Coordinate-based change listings
[Start of Attachment]

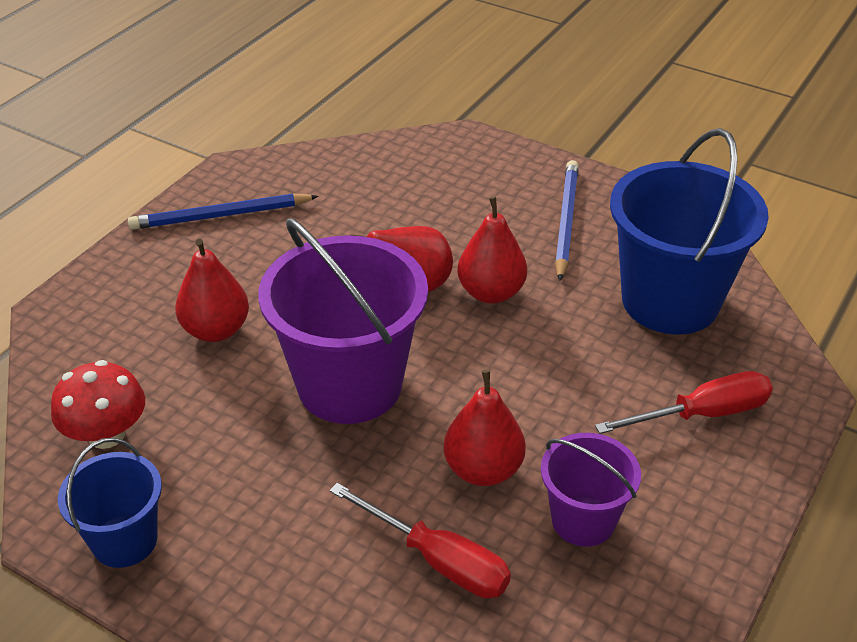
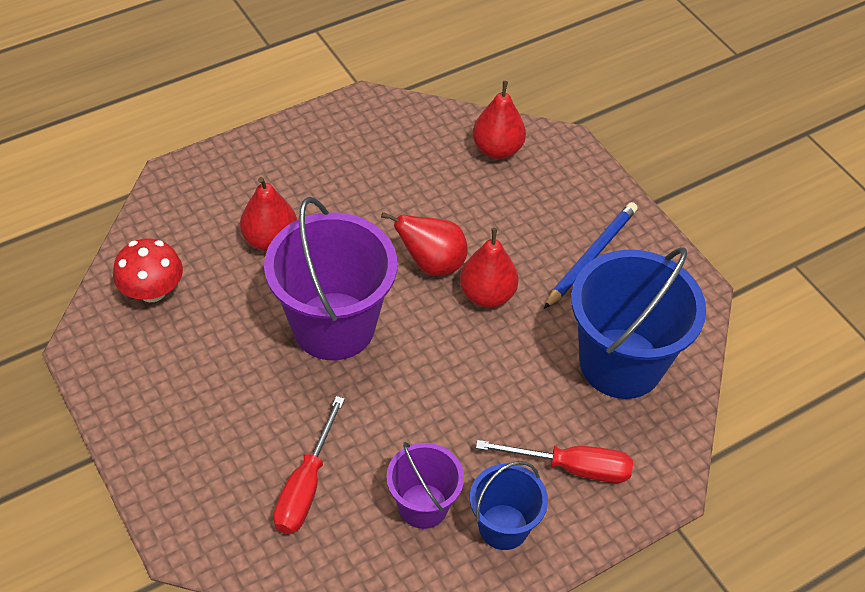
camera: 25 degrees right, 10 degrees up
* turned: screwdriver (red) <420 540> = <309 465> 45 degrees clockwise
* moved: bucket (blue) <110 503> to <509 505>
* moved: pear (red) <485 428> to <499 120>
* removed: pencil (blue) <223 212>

[End of Attachment]

Task item
Starting at the line that contains "to <509 505>", return every line through the last one above, exactly as written.

Answer to this task
* moved: bucket (blue) <110 503> to <509 505>
* moved: pear (red) <485 428> to <499 120>
* removed: pencil (blue) <223 212>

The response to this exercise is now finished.